Down to the last line, set down the material below exactly, excluding pictures.

:: DATA EXCERPTS

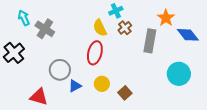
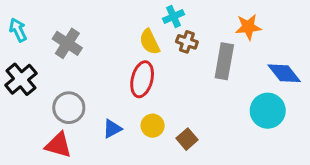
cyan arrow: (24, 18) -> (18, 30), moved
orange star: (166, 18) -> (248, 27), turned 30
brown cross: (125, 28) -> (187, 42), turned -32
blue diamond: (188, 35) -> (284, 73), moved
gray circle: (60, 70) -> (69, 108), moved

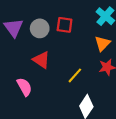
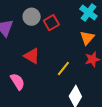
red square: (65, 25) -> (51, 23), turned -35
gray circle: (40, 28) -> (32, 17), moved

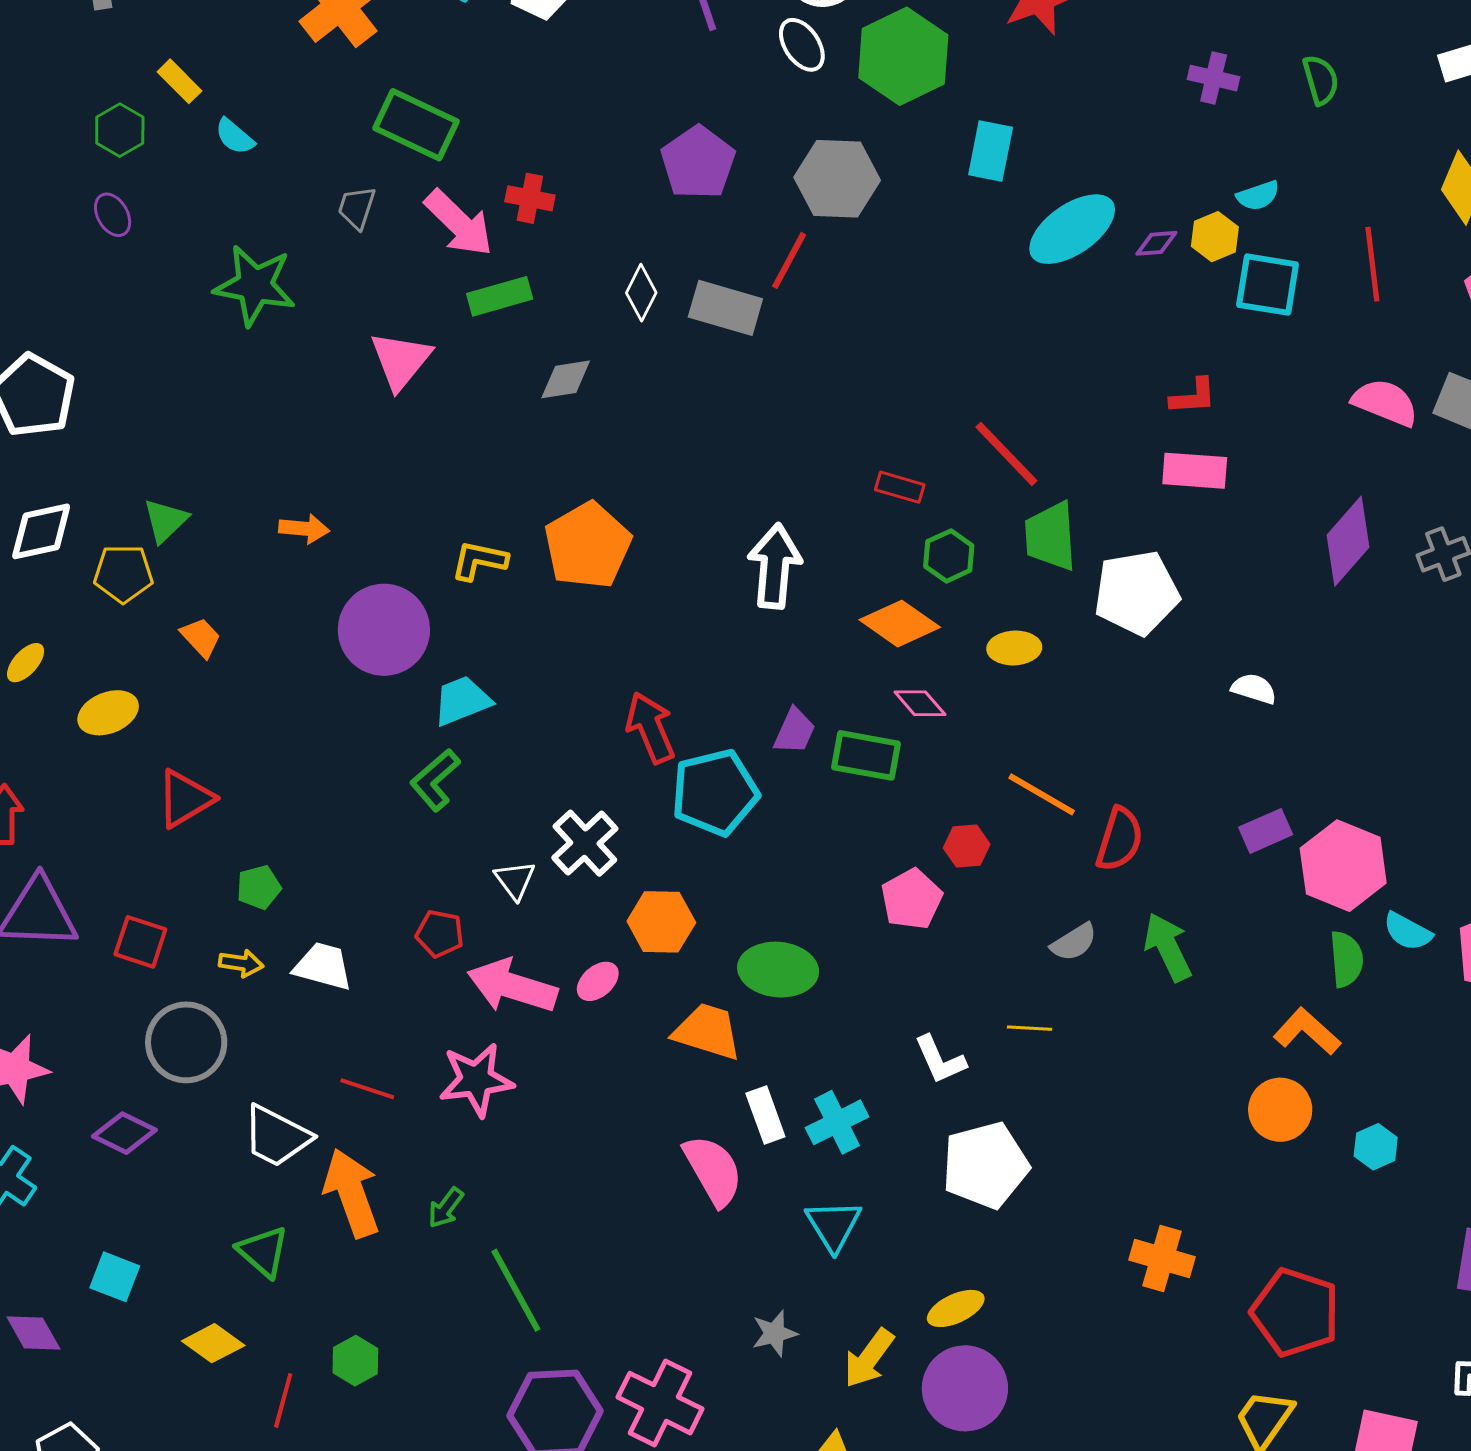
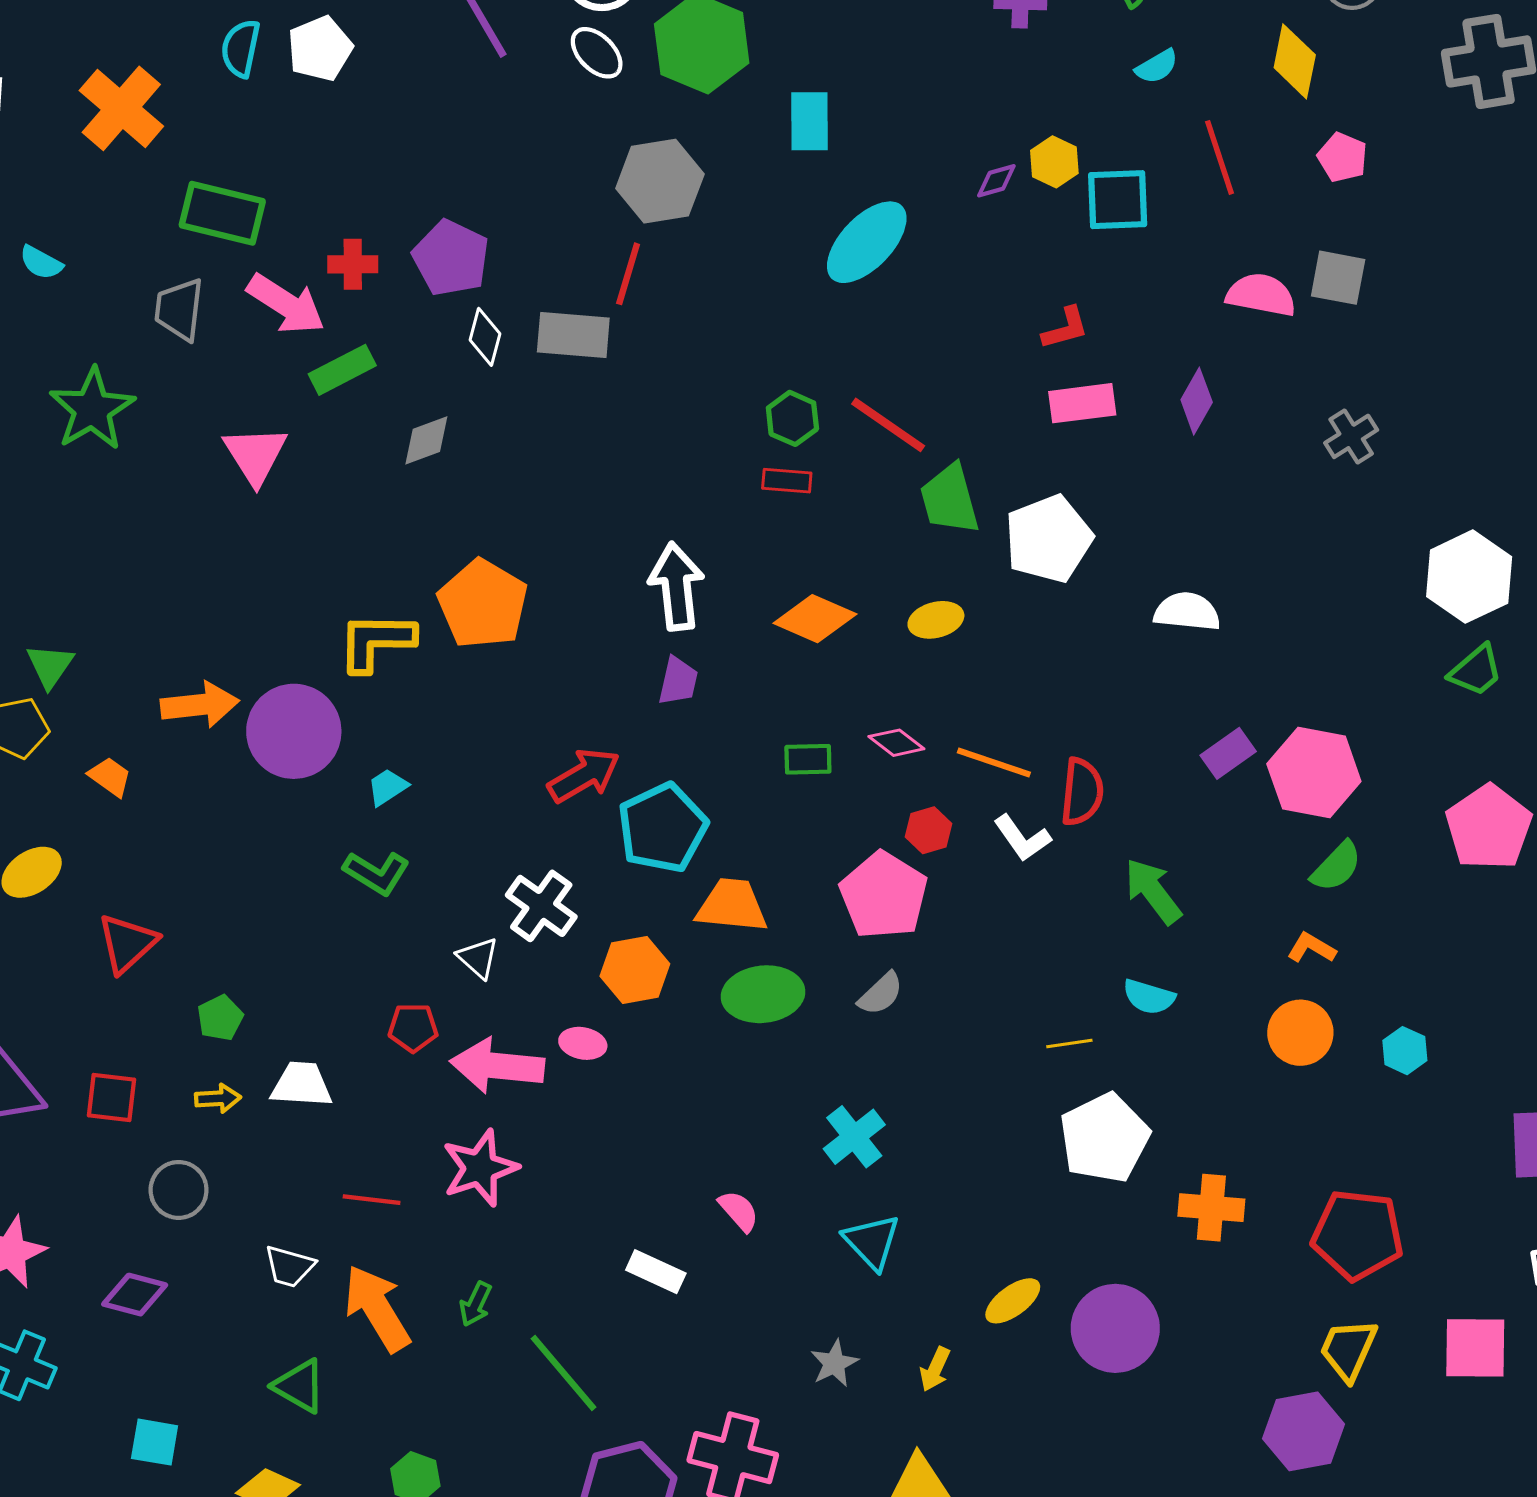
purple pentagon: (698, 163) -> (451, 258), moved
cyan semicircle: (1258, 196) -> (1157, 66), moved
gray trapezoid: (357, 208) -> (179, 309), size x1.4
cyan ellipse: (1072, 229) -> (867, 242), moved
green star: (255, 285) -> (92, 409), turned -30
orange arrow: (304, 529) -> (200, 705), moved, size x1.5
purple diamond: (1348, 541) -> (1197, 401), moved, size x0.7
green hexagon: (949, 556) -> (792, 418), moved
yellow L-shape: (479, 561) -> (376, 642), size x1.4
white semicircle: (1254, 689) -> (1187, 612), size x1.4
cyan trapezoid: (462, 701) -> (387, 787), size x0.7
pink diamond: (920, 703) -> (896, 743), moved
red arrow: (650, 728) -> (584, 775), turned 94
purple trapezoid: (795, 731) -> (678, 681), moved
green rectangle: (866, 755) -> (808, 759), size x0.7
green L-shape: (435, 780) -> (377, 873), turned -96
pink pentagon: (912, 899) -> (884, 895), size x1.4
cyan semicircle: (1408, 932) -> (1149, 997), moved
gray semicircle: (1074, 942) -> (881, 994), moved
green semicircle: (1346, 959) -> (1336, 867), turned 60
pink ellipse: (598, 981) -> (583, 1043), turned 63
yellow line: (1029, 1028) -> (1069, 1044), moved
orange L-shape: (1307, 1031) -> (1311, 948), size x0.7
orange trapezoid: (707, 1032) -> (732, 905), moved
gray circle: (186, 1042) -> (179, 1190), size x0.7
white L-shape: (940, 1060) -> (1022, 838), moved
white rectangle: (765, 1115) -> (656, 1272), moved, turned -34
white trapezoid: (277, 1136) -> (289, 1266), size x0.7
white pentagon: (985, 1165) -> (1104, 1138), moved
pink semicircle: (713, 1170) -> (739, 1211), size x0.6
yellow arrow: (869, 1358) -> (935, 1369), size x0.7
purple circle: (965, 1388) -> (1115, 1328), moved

::::

**TASK ANSWER:**
cyan arrow: (24, 18) -> (18, 30), moved
orange star: (166, 18) -> (248, 27), turned 30
brown cross: (125, 28) -> (187, 42), turned -32
blue diamond: (188, 35) -> (284, 73), moved
gray circle: (60, 70) -> (69, 108), moved

red square: (65, 25) -> (51, 23), turned -35
gray circle: (40, 28) -> (32, 17), moved

purple pentagon: (698, 163) -> (451, 258), moved
cyan semicircle: (1258, 196) -> (1157, 66), moved
gray trapezoid: (357, 208) -> (179, 309), size x1.4
cyan ellipse: (1072, 229) -> (867, 242), moved
green star: (255, 285) -> (92, 409), turned -30
orange arrow: (304, 529) -> (200, 705), moved, size x1.5
purple diamond: (1348, 541) -> (1197, 401), moved, size x0.7
green hexagon: (949, 556) -> (792, 418), moved
yellow L-shape: (479, 561) -> (376, 642), size x1.4
white semicircle: (1254, 689) -> (1187, 612), size x1.4
cyan trapezoid: (462, 701) -> (387, 787), size x0.7
pink diamond: (920, 703) -> (896, 743), moved
red arrow: (650, 728) -> (584, 775), turned 94
purple trapezoid: (795, 731) -> (678, 681), moved
green rectangle: (866, 755) -> (808, 759), size x0.7
green L-shape: (435, 780) -> (377, 873), turned -96
pink pentagon: (912, 899) -> (884, 895), size x1.4
cyan semicircle: (1408, 932) -> (1149, 997), moved
gray semicircle: (1074, 942) -> (881, 994), moved
green semicircle: (1346, 959) -> (1336, 867), turned 60
pink ellipse: (598, 981) -> (583, 1043), turned 63
yellow line: (1029, 1028) -> (1069, 1044), moved
orange L-shape: (1307, 1031) -> (1311, 948), size x0.7
orange trapezoid: (707, 1032) -> (732, 905), moved
gray circle: (186, 1042) -> (179, 1190), size x0.7
white L-shape: (940, 1060) -> (1022, 838), moved
white rectangle: (765, 1115) -> (656, 1272), moved, turned -34
white trapezoid: (277, 1136) -> (289, 1266), size x0.7
white pentagon: (985, 1165) -> (1104, 1138), moved
pink semicircle: (713, 1170) -> (739, 1211), size x0.6
yellow arrow: (869, 1358) -> (935, 1369), size x0.7
purple circle: (965, 1388) -> (1115, 1328), moved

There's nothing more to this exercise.